# Exercise requirements:
Check each line of the records below for the word "yellow" and copy those where it appears.

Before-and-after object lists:

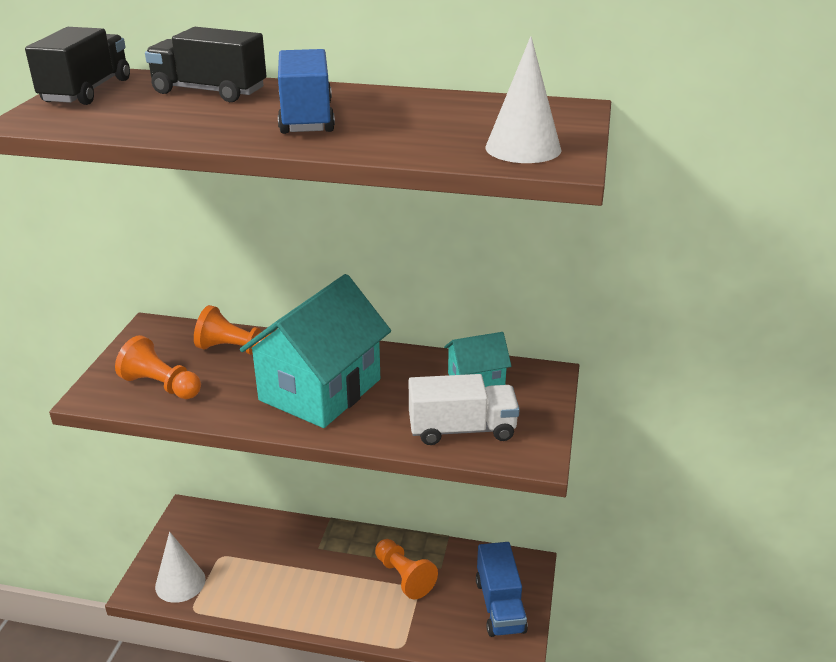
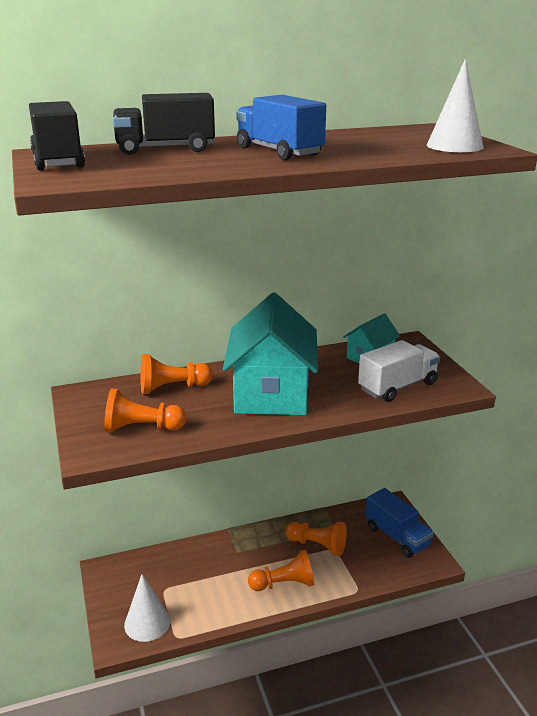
camera: 30 degrees left, 5 degrees down
(334, 603) = (284, 584): none -> orange pawn

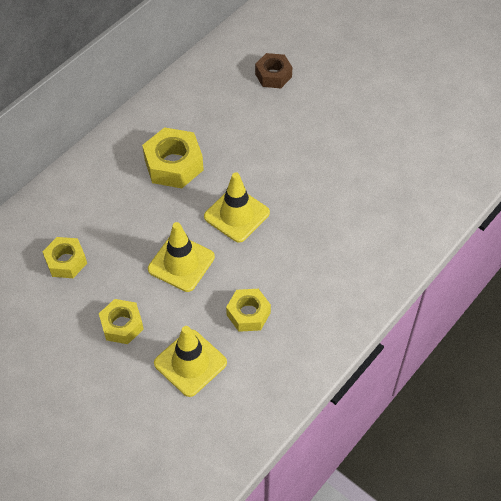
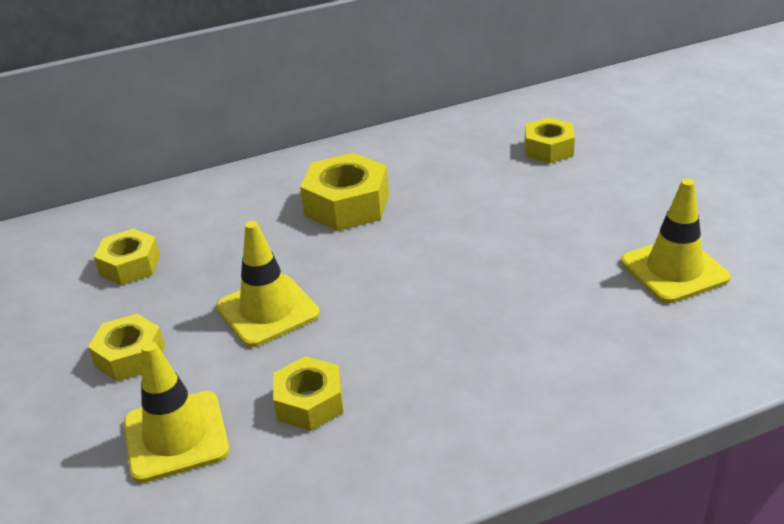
camera: 30 degrees right, 20 degrees down
(236, 215) = (387, 279): yellow traffic cone -> yellow traffic cone (674, 270)
(273, 75) = (548, 149): brown nut -> yellow nut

# Output of the exercise:
(236, 215) = (387, 279): yellow traffic cone -> yellow traffic cone (674, 270)
(273, 75) = (548, 149): brown nut -> yellow nut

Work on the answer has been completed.